◆ Activity: Skip the images and restate every line of the records exactly.

(Collected data)
---+---

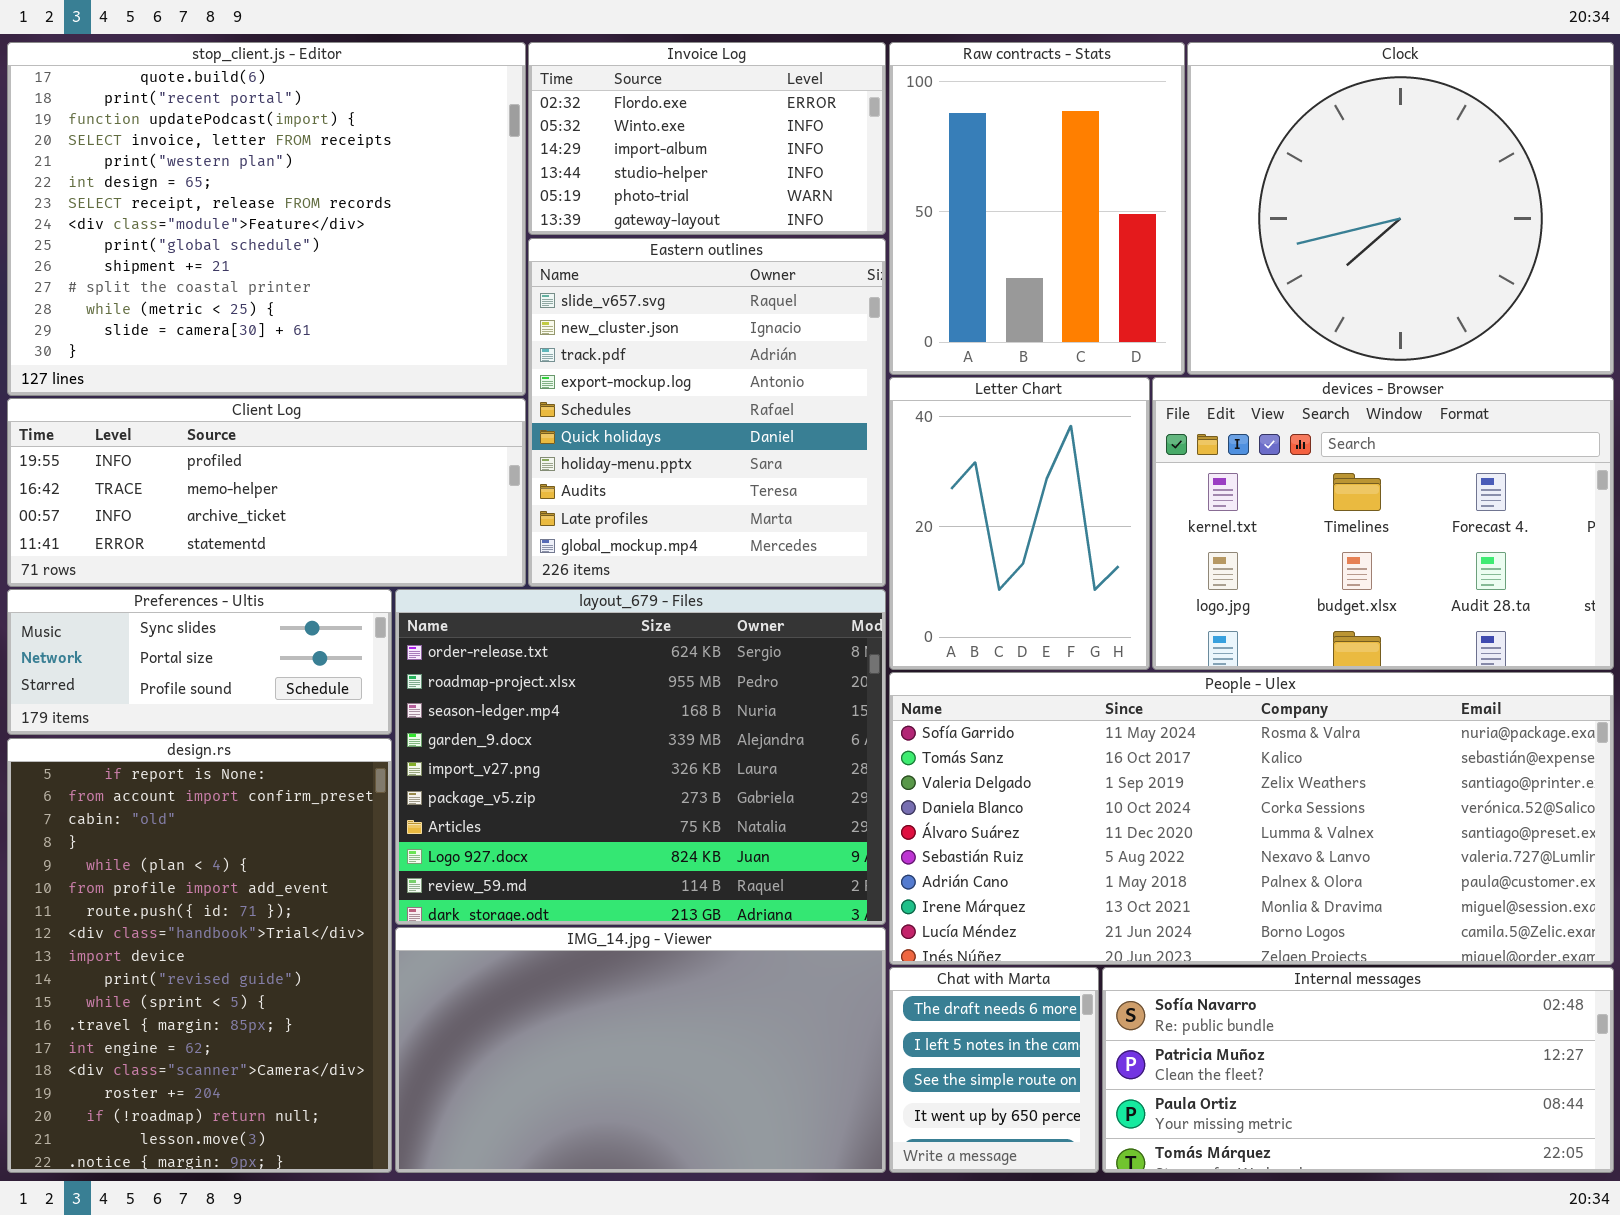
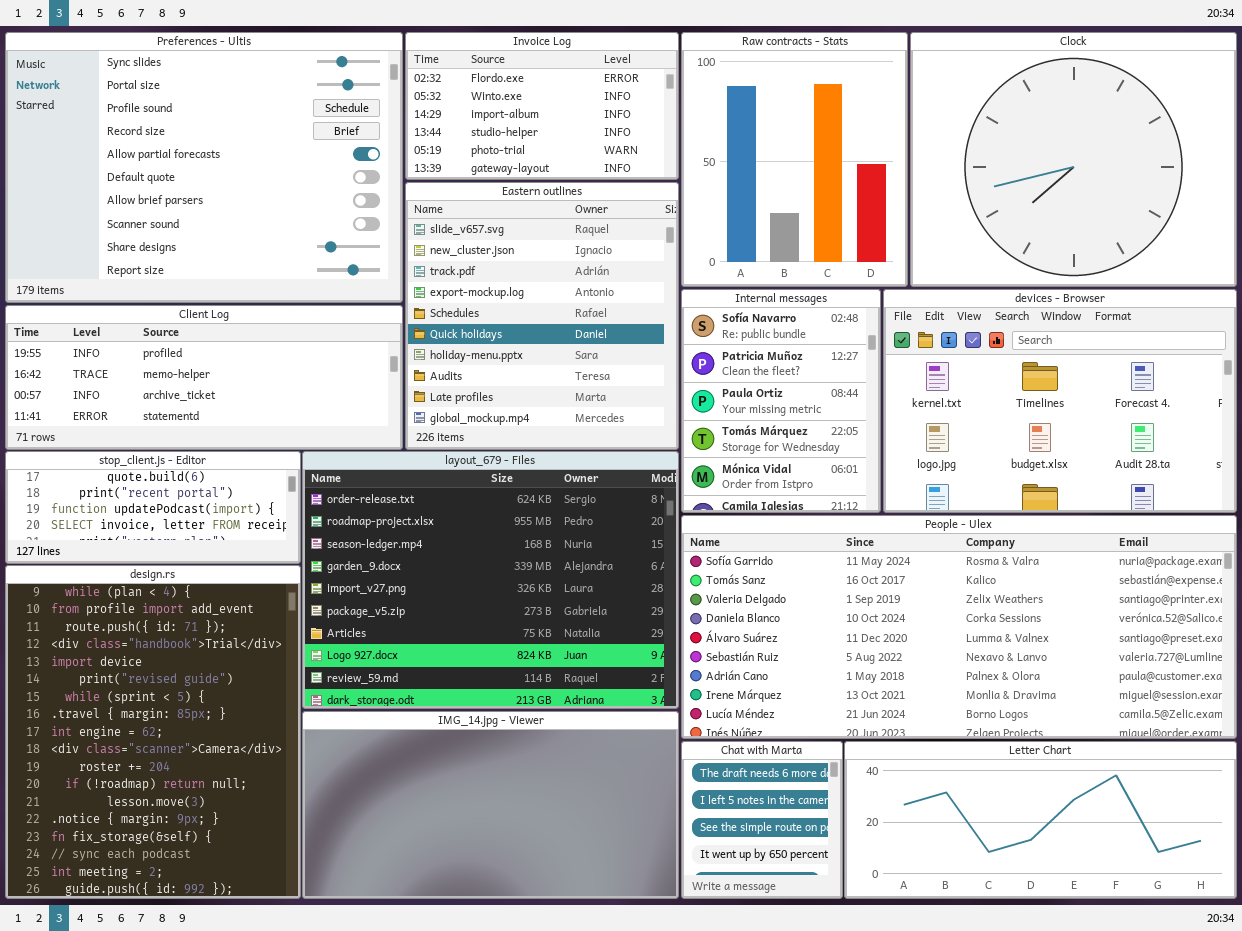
stop_client.js - Editor: [7,42,526,396] -> [5,451,301,564], moved, resized
Letter Chart: [889,377,1150,670] -> [844,741,1237,899], moved, resized
Preferences - Ultis: [7,589,392,735] -> [5,32,403,303], moved, resized
design.rs: [7,738,392,1173] -> [5,565,301,899], scrolled down 4 rows
Internal messages: [1102,967,1614,1173] -> [681,289,881,513], moved, resized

---+---

◆ Written reply:
stop_client.js - Editor: [7,42,526,396] -> [5,451,301,564], moved, resized
Letter Chart: [889,377,1150,670] -> [844,741,1237,899], moved, resized
Preferences - Ultis: [7,589,392,735] -> [5,32,403,303], moved, resized
design.rs: [7,738,392,1173] -> [5,565,301,899], scrolled down 4 rows
Internal messages: [1102,967,1614,1173] -> [681,289,881,513], moved, resized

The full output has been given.